DATA RECORDS →
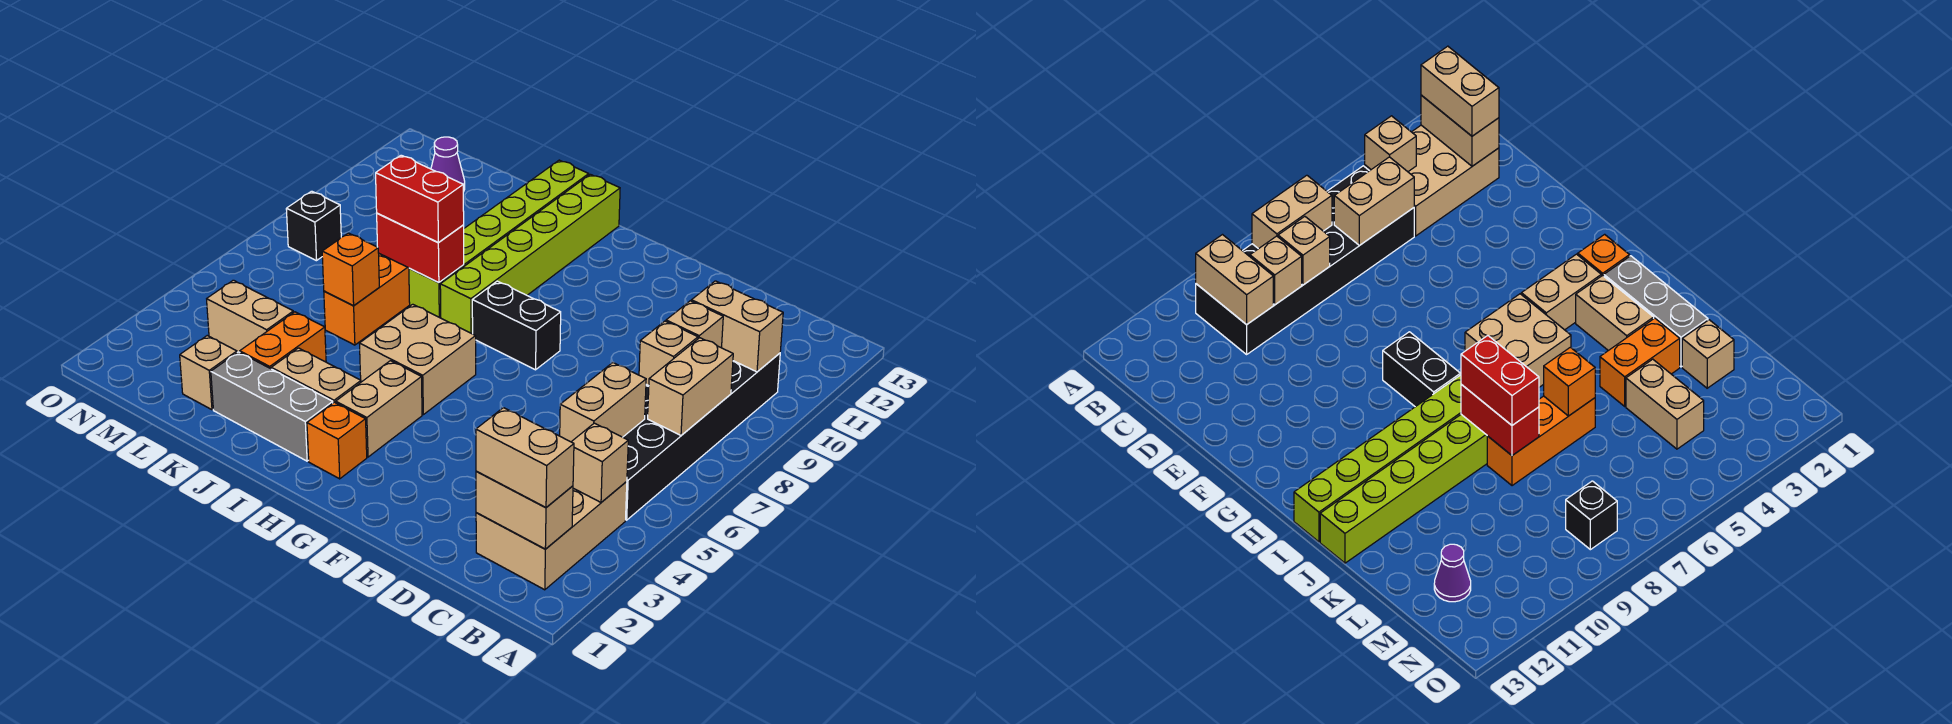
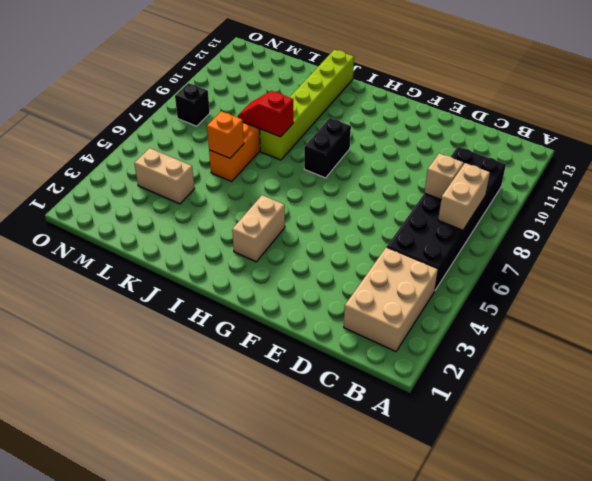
black brick H8:H9 level 1 -> black brick G8:H8 level 1
red slope J8:K8 level 2 top J -> red brick J8:K8 level 2
none -> orange brick H2 level 1
none -> tan brick H5:I6 level 1
none -> grey brick I2:K2 level 1

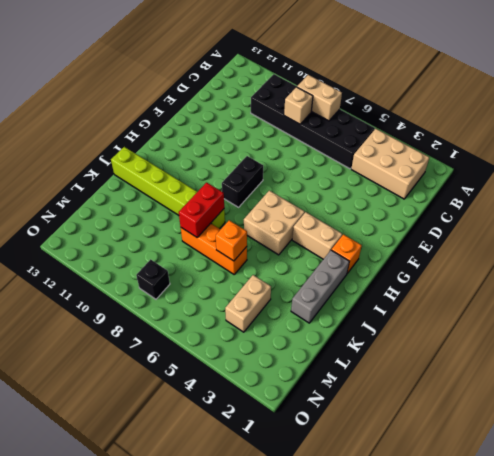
none -> tan brick I3:J3 level 1
none -> lime brick I8:I13 level 1
none -> orange brick K3:K4 level 1

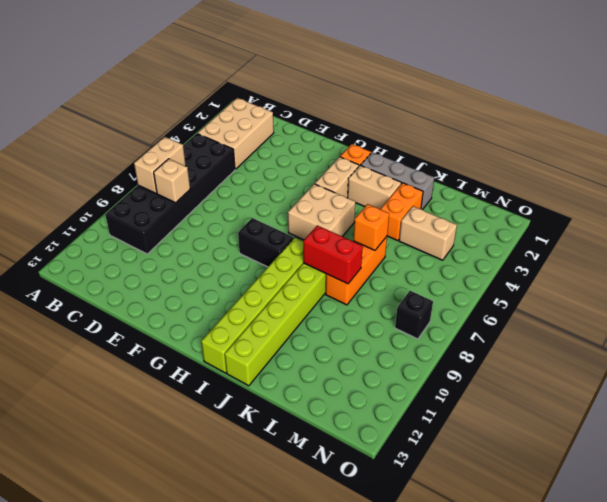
none -> tan brick L2 level 1
none -> purple cone M12 level 1
none -> tan brick B2:C2 level 2

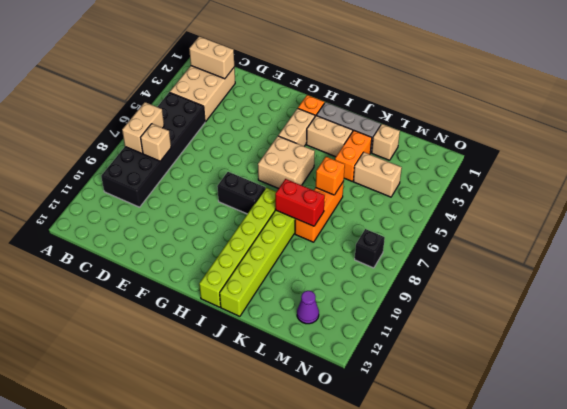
none -> tan brick B4 level 2
none -> tan brick B10:C10 level 2
none -> tan brick C5:C6 level 2

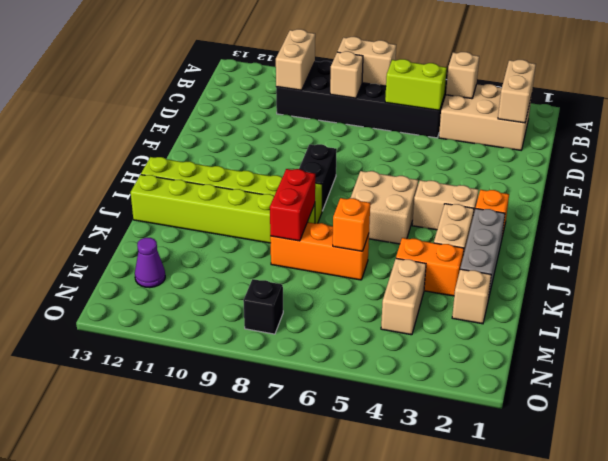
lime brick C5:C6 level 2 -> tan brick C5:C6 level 2
none -> tan brick C9 level 2
none -> tan brick B2:C2 level 3
none -> red brick J8:K8 level 3

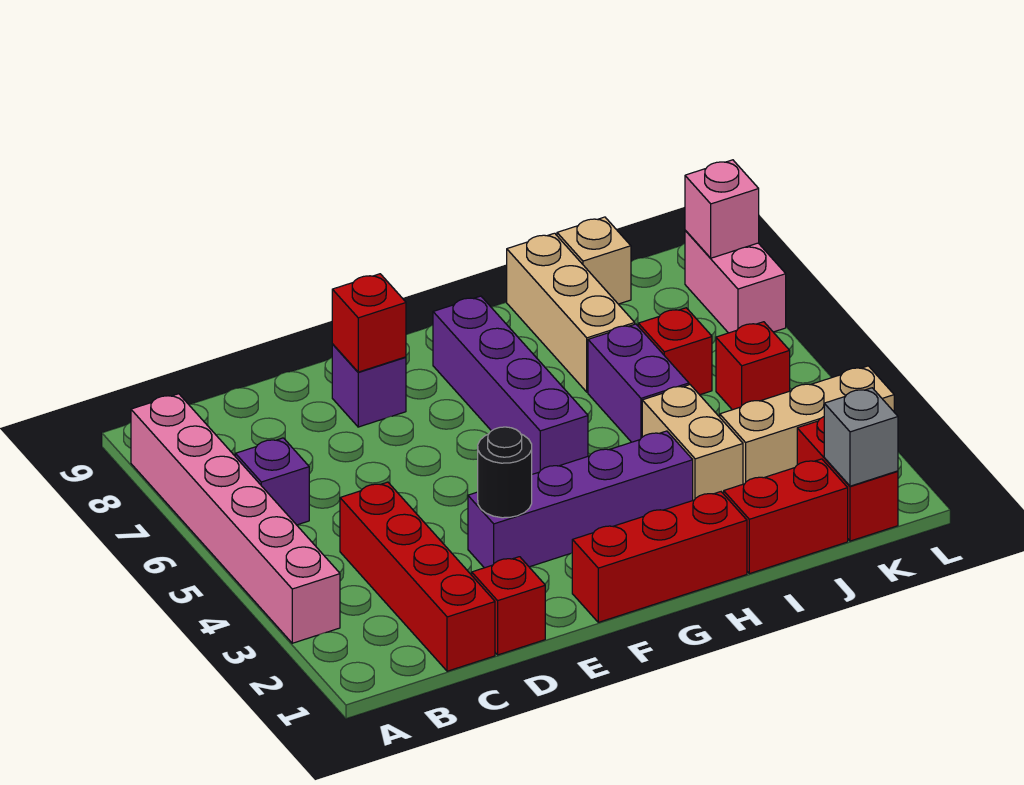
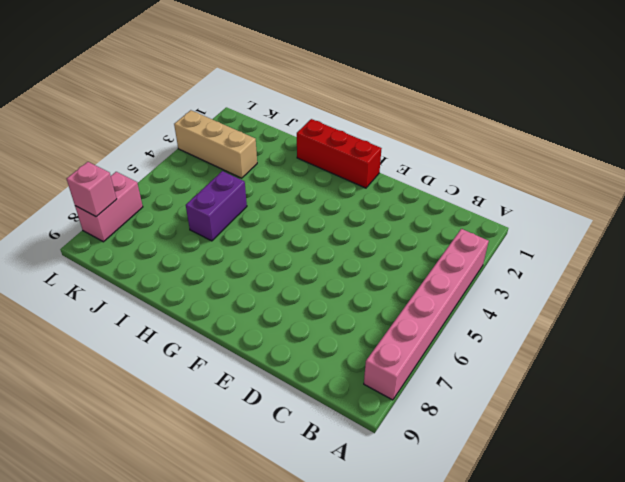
none -> purple brick B6 level 1
none -> red brick C1:C4 level 1
none -> red brick D1 level 1

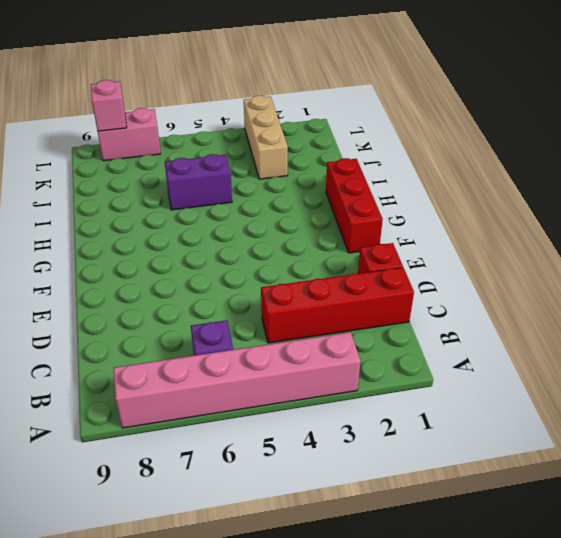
none -> purple brick E3:H3 level 1
none -> purple brick E8 level 1
none -> purple brick G5:G8 level 1

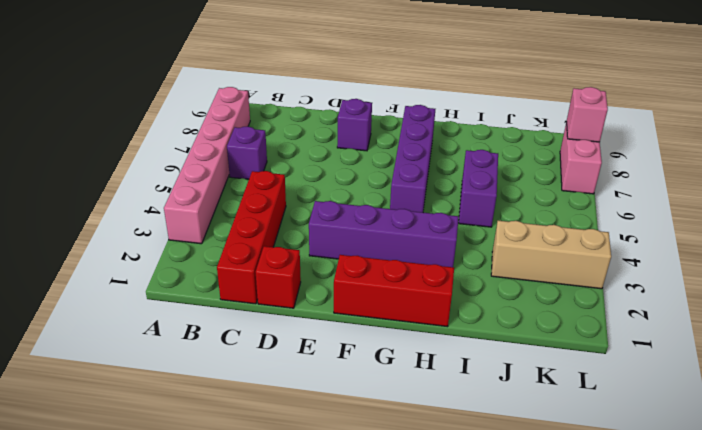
none -> red brick I1:J1 level 1
none -> tan brick I3:I4 level 1
none -> tan brick I7:I9 level 1

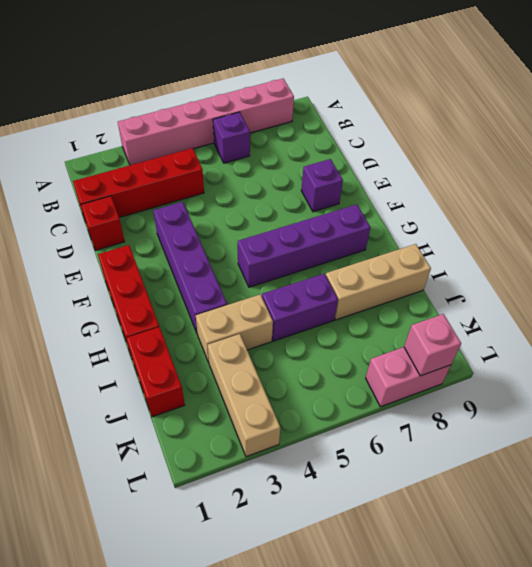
none -> red brick J6 level 1
none -> tan brick J9 level 1
none -> red brick K1:K2 level 1

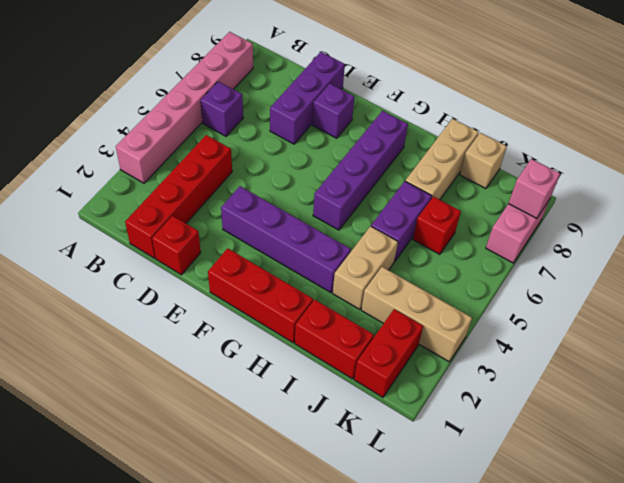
purple brick D7:D9 level 1 -> none
none -> red brick K5 level 1
none -> black round brick E3 level 2
none -> red brick E8 level 2

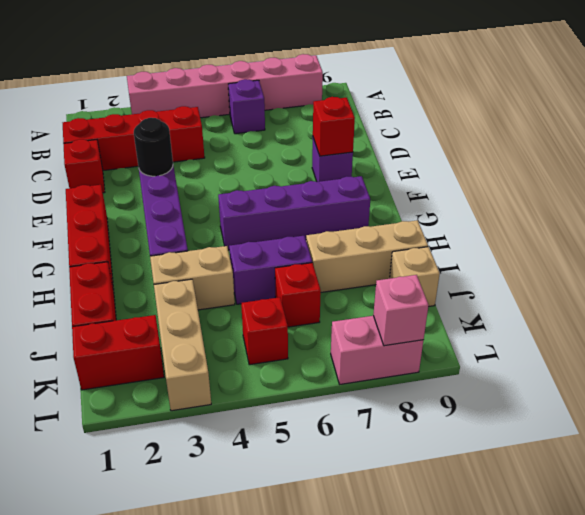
none -> grey brick K1 level 2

ASSIGNED TASK → Above are the records; please give again, exactly and in full, only the lines that run from the line with "none -> tan brick C5:C6 level 2" through the line with "none -> tan brick I7:I9 level 1", with no pictures.

FINISHED TASK →
none -> tan brick C5:C6 level 2

lime brick C5:C6 level 2 -> tan brick C5:C6 level 2
none -> tan brick C9 level 2
none -> tan brick B2:C2 level 3
none -> red brick J8:K8 level 3

none -> purple brick B6 level 1
none -> red brick C1:C4 level 1
none -> red brick D1 level 1

none -> purple brick E3:H3 level 1
none -> purple brick E8 level 1
none -> purple brick G5:G8 level 1

none -> red brick I1:J1 level 1
none -> tan brick I3:I4 level 1
none -> tan brick I7:I9 level 1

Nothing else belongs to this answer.